> **EXTRACTED RECORDS**
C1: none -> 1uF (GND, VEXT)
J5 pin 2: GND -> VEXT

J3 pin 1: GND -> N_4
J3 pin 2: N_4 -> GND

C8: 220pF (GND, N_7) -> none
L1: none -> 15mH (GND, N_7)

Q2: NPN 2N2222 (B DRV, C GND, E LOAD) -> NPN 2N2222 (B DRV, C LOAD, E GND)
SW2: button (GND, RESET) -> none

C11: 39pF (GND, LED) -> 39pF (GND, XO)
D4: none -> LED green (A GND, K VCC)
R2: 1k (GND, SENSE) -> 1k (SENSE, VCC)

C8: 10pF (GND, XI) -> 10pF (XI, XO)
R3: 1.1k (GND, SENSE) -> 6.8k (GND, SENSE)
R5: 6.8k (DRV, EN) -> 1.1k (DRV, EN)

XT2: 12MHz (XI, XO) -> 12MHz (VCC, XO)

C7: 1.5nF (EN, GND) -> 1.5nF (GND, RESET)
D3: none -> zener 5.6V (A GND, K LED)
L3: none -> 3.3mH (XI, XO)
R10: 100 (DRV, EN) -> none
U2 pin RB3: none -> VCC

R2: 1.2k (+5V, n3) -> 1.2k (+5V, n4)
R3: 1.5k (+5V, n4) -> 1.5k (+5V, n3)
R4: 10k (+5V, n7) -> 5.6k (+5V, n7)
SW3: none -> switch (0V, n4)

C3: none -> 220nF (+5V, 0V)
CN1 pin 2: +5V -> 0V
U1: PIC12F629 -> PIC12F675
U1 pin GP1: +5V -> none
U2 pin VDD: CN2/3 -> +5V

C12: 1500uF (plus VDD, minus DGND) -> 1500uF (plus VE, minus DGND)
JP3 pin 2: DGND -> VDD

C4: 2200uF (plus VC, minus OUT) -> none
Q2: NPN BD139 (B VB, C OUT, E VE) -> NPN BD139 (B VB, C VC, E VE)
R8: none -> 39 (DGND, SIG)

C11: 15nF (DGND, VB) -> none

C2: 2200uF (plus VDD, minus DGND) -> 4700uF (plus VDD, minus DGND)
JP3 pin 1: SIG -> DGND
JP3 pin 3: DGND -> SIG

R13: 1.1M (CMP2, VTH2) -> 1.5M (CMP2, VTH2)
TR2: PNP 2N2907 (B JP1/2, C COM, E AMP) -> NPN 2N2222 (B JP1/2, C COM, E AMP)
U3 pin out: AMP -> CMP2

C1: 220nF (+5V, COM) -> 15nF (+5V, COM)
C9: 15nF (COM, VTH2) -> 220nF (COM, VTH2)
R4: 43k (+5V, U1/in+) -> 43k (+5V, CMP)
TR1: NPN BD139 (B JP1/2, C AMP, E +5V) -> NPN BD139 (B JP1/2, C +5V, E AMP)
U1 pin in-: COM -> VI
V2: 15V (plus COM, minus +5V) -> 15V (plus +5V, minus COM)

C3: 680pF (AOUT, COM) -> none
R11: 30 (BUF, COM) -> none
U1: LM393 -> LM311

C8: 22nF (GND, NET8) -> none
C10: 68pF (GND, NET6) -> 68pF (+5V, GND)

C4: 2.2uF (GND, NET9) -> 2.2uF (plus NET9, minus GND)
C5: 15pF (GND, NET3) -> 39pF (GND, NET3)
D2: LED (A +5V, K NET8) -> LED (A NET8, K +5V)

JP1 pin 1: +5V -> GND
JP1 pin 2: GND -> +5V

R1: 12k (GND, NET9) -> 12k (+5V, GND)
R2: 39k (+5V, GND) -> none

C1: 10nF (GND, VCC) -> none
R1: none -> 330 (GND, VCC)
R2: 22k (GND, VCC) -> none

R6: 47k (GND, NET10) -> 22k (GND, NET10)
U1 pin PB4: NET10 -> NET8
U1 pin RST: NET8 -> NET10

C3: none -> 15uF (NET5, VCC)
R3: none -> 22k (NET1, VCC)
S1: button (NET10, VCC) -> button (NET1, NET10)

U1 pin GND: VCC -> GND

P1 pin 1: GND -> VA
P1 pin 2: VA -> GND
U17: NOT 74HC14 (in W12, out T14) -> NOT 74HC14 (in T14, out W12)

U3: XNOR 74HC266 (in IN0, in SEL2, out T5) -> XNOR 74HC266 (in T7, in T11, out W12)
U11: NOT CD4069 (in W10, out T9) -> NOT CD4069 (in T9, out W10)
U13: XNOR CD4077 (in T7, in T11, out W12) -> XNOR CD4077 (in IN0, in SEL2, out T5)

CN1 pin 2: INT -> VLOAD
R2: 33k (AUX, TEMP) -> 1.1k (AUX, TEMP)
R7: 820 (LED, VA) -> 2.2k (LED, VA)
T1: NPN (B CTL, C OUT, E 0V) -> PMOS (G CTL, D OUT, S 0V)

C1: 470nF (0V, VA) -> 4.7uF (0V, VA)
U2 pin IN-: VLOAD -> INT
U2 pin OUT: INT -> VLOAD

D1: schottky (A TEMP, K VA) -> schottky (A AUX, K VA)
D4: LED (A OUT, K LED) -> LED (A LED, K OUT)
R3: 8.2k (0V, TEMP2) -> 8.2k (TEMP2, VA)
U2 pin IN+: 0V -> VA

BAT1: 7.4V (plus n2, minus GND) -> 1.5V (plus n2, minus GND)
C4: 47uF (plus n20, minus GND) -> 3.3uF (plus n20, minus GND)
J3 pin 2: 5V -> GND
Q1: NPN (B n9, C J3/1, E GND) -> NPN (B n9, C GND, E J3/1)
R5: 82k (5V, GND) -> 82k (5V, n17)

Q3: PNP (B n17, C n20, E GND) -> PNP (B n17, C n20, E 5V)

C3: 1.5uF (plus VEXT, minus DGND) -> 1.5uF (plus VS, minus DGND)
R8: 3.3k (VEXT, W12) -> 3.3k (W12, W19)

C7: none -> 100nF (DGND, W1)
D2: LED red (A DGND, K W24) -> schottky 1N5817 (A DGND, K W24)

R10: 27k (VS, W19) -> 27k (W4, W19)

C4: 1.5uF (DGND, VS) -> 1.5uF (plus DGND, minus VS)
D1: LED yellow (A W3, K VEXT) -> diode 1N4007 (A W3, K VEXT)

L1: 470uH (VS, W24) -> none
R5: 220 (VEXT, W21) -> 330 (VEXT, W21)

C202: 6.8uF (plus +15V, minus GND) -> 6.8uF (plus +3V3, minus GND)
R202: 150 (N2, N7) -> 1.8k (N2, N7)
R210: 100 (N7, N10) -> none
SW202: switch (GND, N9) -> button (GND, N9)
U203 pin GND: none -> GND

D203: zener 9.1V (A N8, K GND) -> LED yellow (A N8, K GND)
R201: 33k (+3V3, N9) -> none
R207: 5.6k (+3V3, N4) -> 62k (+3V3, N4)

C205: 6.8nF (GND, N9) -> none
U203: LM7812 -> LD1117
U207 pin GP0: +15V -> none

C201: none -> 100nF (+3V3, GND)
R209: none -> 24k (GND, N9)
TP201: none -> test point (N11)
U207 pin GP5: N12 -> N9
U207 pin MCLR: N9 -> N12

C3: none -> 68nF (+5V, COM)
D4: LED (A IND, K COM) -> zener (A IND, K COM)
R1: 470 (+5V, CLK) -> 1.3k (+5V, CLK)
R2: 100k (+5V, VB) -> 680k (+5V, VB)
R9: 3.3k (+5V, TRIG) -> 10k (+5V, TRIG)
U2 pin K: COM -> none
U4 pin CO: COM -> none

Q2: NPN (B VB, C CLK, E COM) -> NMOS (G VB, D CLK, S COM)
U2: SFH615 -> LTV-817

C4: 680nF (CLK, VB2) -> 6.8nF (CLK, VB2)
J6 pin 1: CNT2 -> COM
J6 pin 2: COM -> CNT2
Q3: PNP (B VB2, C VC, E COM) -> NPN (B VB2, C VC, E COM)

> **PROBLEM DESCRIPTION**
For the records above, state the number of lines holding the string "button", without further comment.

> **SOLUTION TO THE EXERCISE**
3